=== Action item ===
Scan the listing below for the word "LAMP" and copy every line that has it.

[The data Boundary: Start]

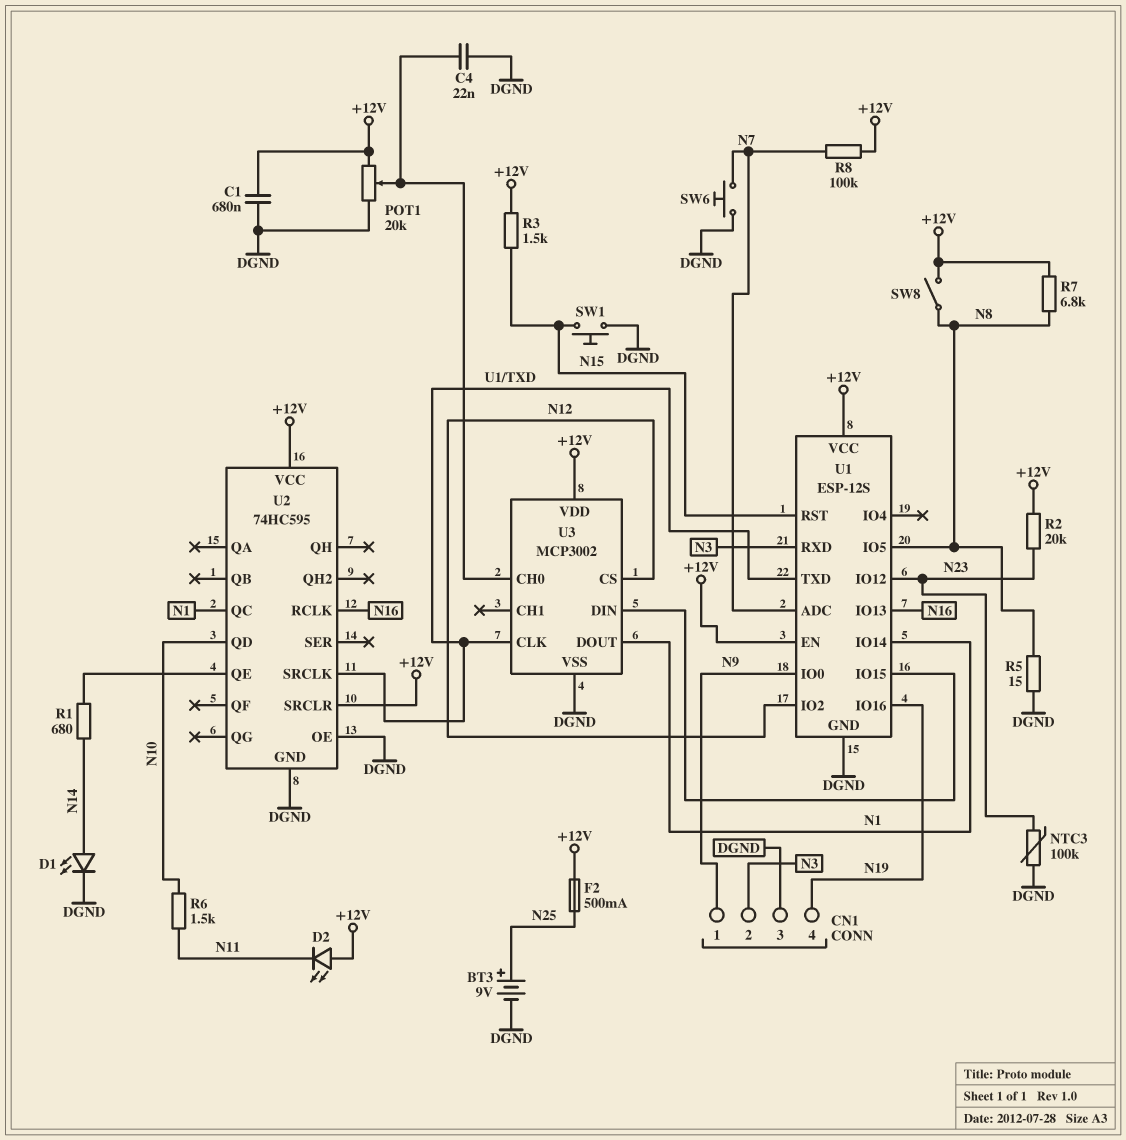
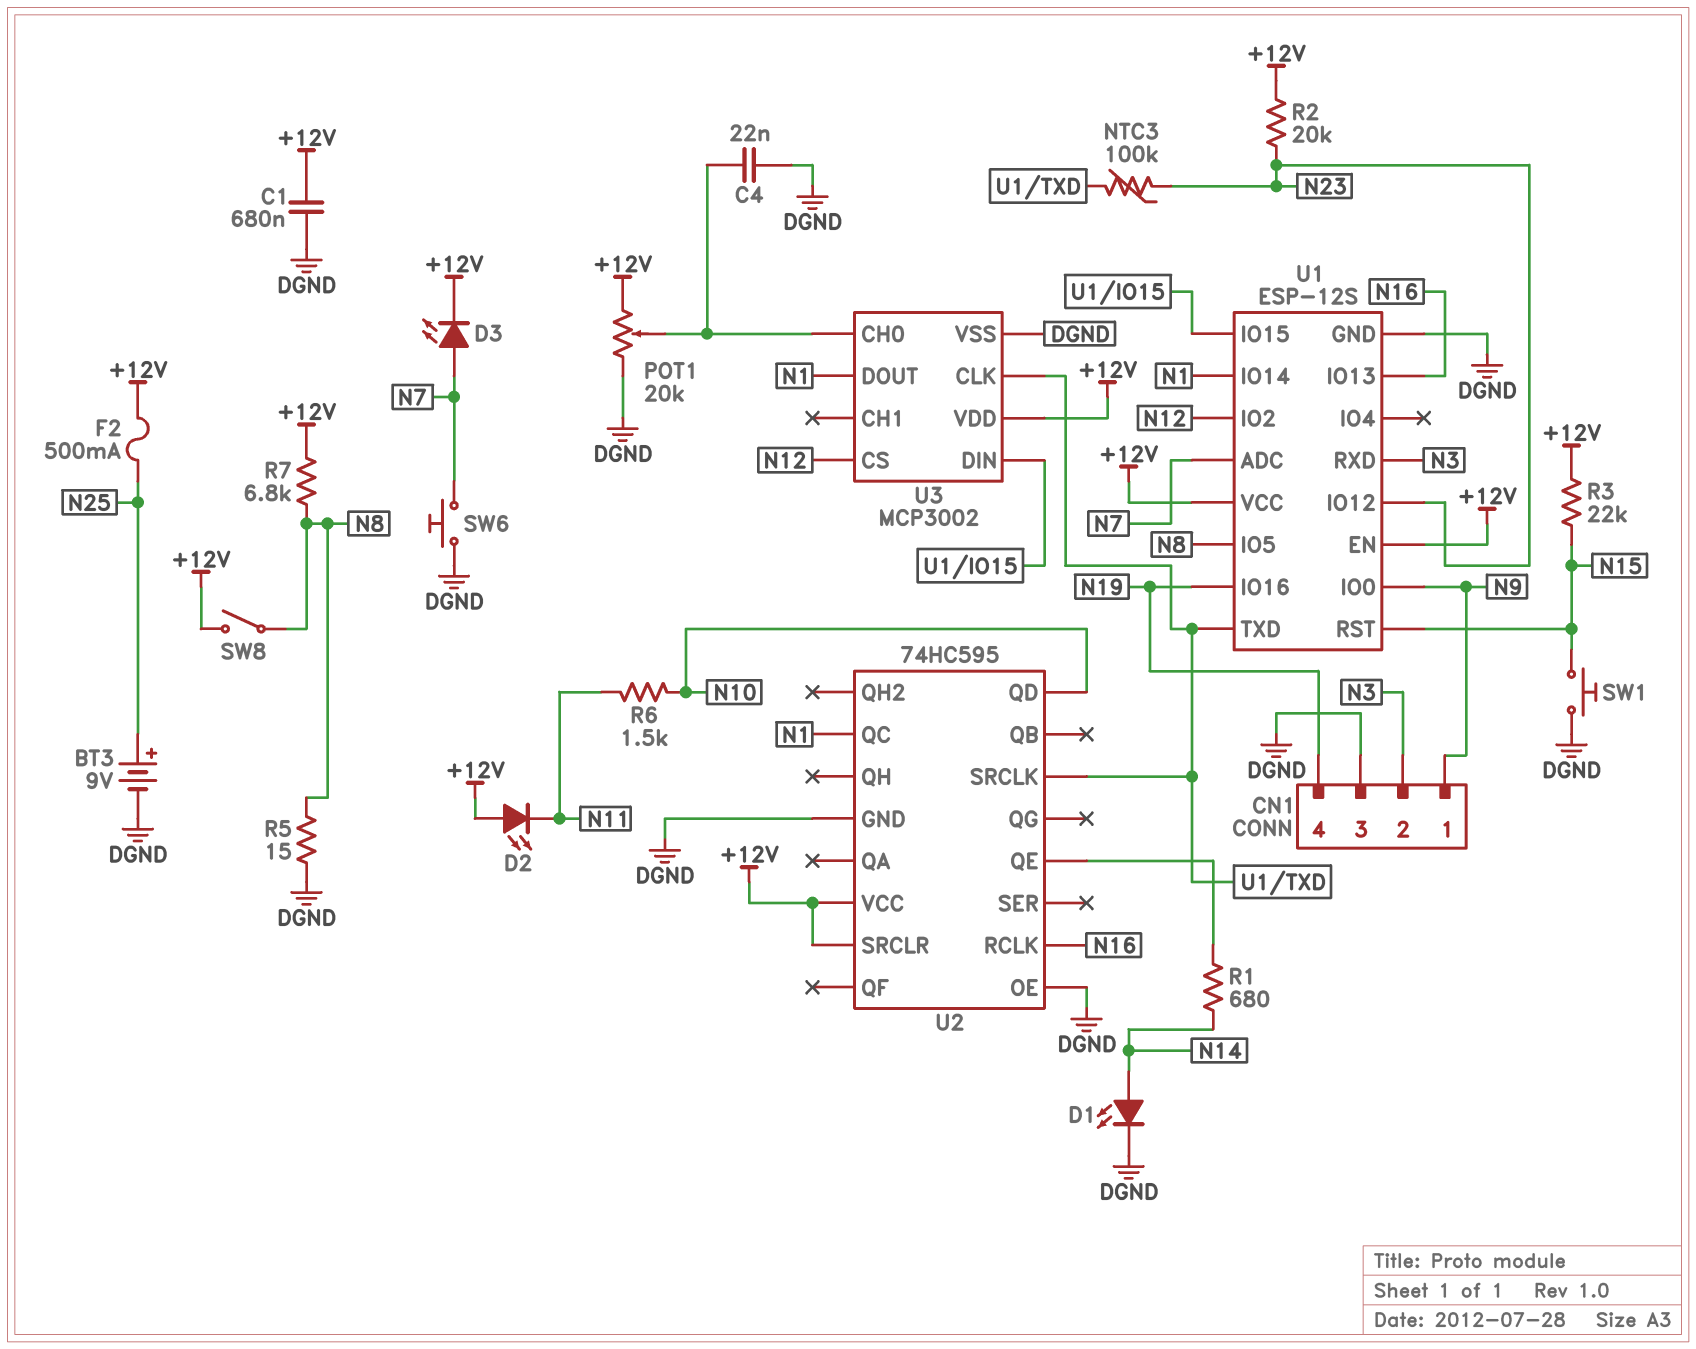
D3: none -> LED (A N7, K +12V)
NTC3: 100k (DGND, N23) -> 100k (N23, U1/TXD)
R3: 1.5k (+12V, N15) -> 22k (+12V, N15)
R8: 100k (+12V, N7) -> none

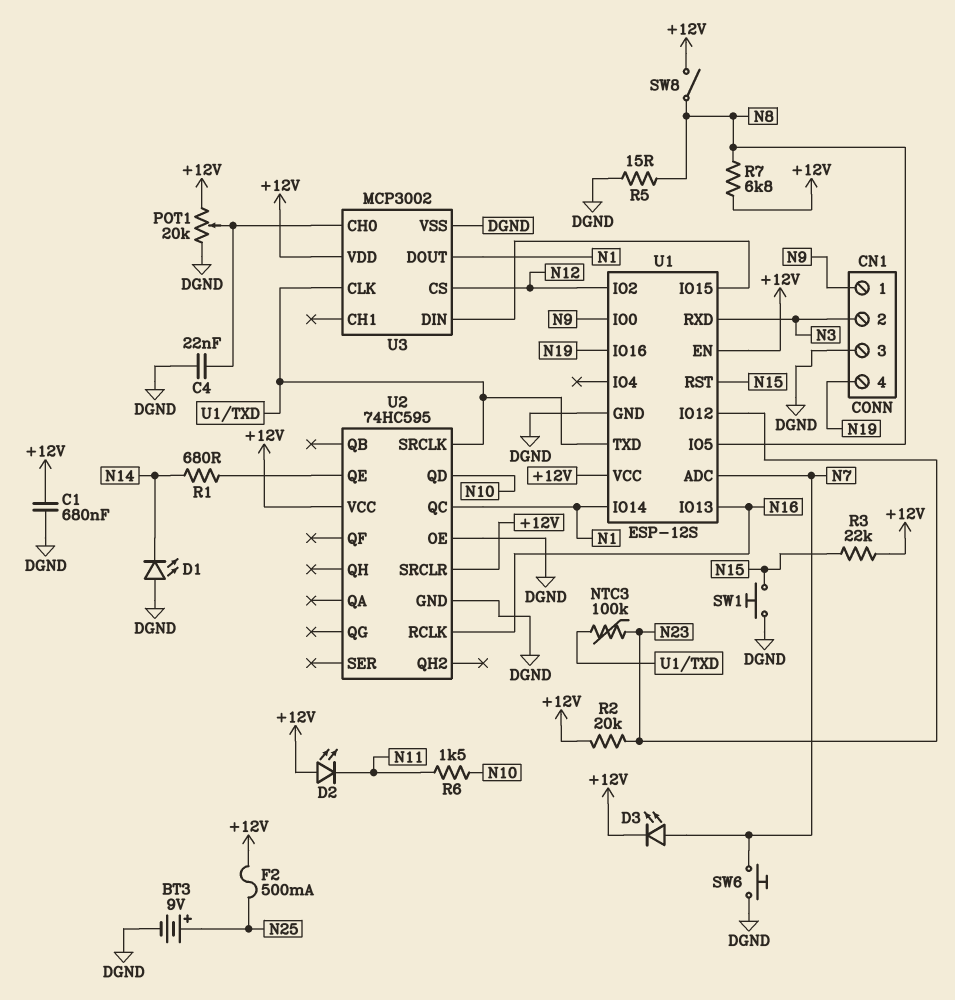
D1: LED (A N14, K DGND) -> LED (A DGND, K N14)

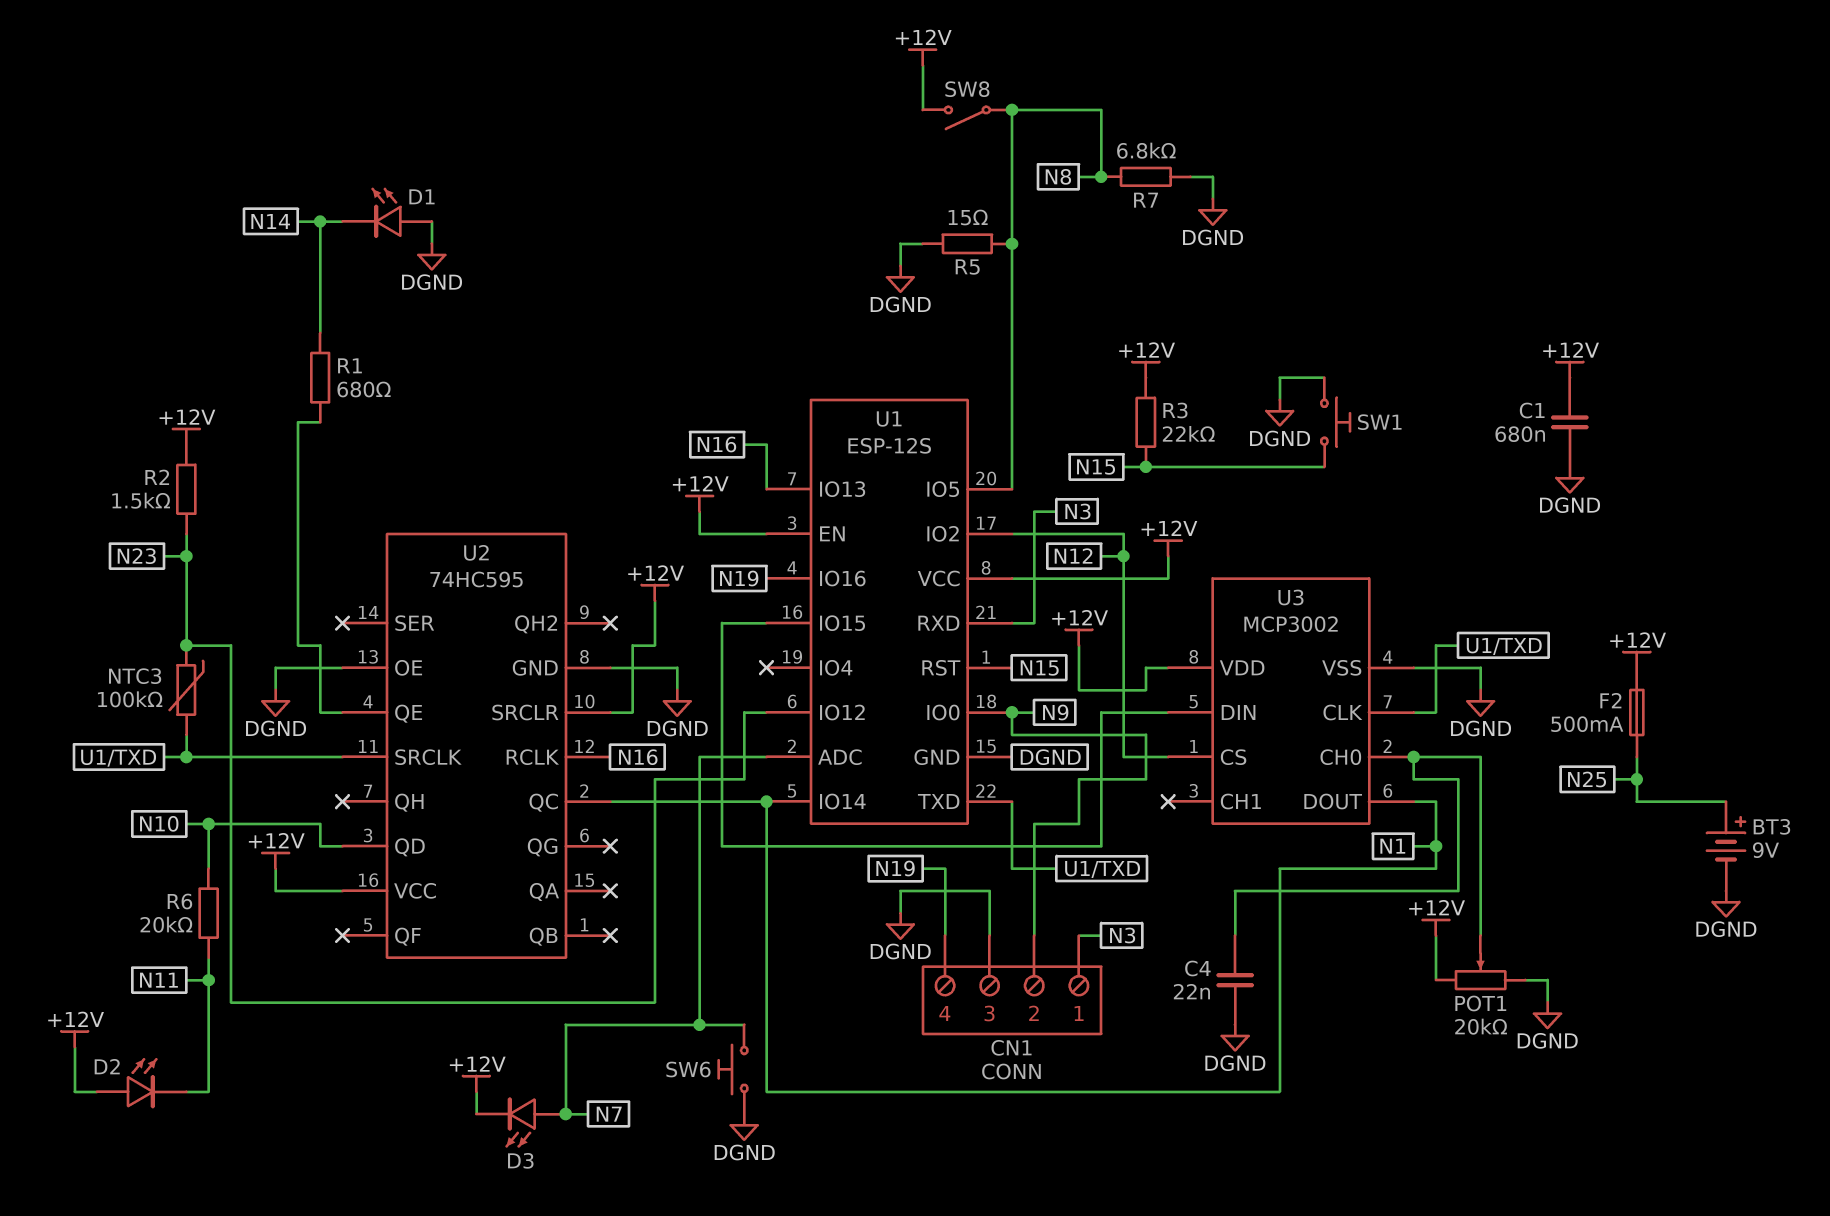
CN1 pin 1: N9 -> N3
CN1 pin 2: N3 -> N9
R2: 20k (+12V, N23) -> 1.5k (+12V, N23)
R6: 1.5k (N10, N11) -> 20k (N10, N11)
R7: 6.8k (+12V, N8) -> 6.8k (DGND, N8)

[The data Boundary: End]
[The data Boundary: Start]

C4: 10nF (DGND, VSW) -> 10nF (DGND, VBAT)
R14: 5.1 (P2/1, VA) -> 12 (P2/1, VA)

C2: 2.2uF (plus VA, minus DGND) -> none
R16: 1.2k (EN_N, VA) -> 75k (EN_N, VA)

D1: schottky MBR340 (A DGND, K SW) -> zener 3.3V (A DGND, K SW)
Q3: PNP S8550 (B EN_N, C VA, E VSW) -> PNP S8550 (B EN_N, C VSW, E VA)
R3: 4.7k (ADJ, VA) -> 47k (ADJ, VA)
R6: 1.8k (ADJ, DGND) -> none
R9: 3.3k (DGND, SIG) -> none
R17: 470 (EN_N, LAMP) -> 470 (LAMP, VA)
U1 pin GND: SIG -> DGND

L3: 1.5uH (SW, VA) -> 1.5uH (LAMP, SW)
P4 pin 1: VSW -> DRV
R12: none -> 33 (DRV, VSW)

[The data Boundary: End]

=== Solution to the exercise ===
R17: 470 (EN_N, LAMP) -> 470 (LAMP, VA)
L3: 1.5uH (SW, VA) -> 1.5uH (LAMP, SW)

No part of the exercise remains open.